_TASK TO COMPLETE_
Set down exactly the lines below between the line holding "camera: 35 degrees left, 5 degrees up" and the line holding "black nut [692,280,751,327]", inclusive; no other line belongs in the answer.

_DATA TO PROCESS_

<<<<

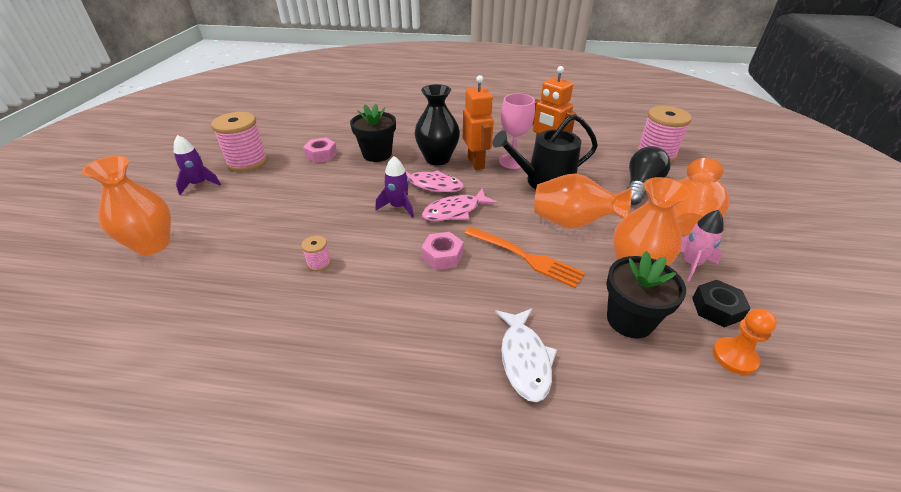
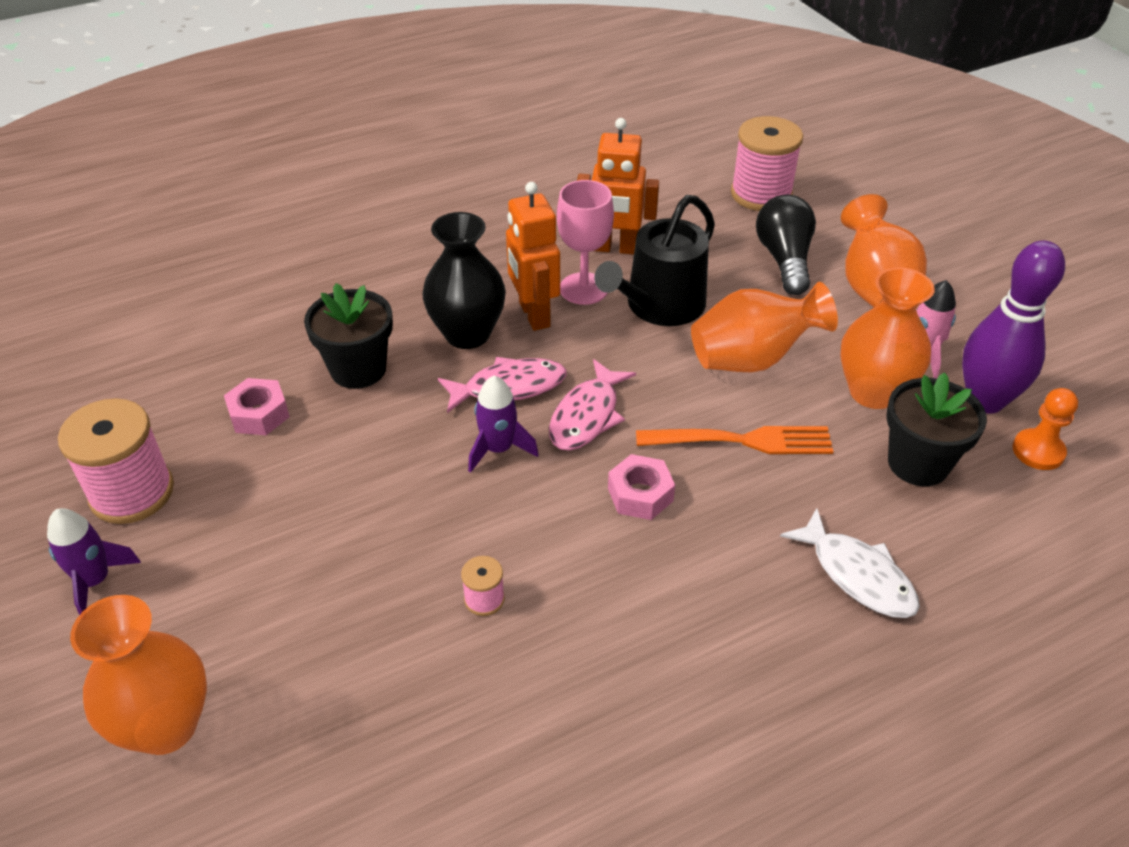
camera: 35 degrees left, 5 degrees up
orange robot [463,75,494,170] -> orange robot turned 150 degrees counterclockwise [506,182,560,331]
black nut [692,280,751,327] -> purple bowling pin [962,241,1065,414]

>>>>
<<<<

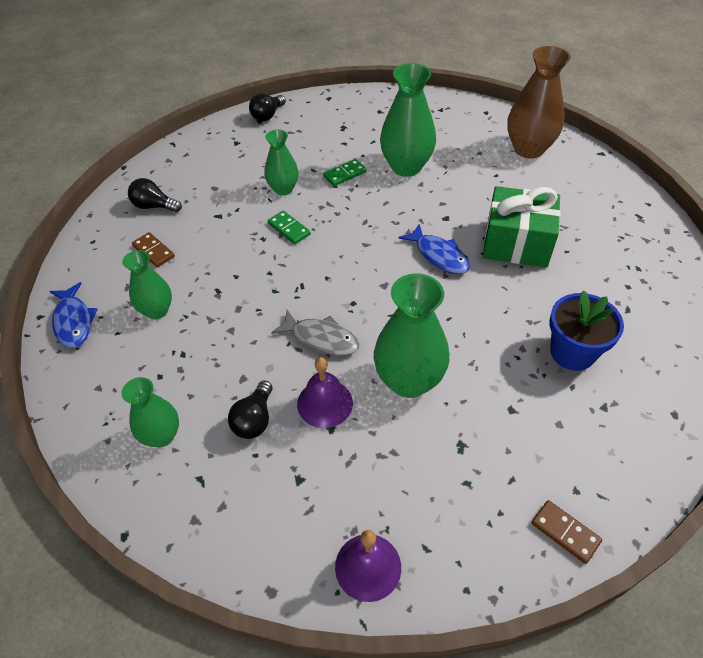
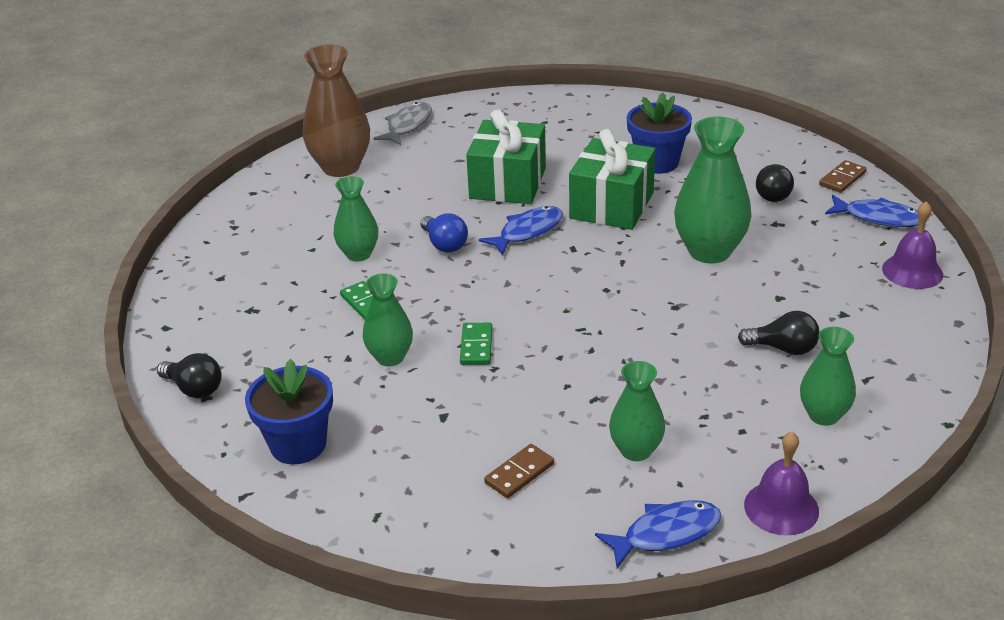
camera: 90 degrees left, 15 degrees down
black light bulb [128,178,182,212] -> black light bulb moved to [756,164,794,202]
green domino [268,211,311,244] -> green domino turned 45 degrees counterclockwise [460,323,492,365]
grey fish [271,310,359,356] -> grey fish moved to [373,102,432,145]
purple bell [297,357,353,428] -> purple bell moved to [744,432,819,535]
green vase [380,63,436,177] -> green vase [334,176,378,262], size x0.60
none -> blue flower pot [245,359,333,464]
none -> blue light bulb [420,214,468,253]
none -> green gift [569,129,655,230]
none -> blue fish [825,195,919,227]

>>>>

_RESULT OF THIS EXERCISE_
camera: 35 degrees left, 5 degrees up
orange robot [463,75,494,170] -> orange robot turned 150 degrees counterclockwise [506,182,560,331]
black nut [692,280,751,327] -> purple bowling pin [962,241,1065,414]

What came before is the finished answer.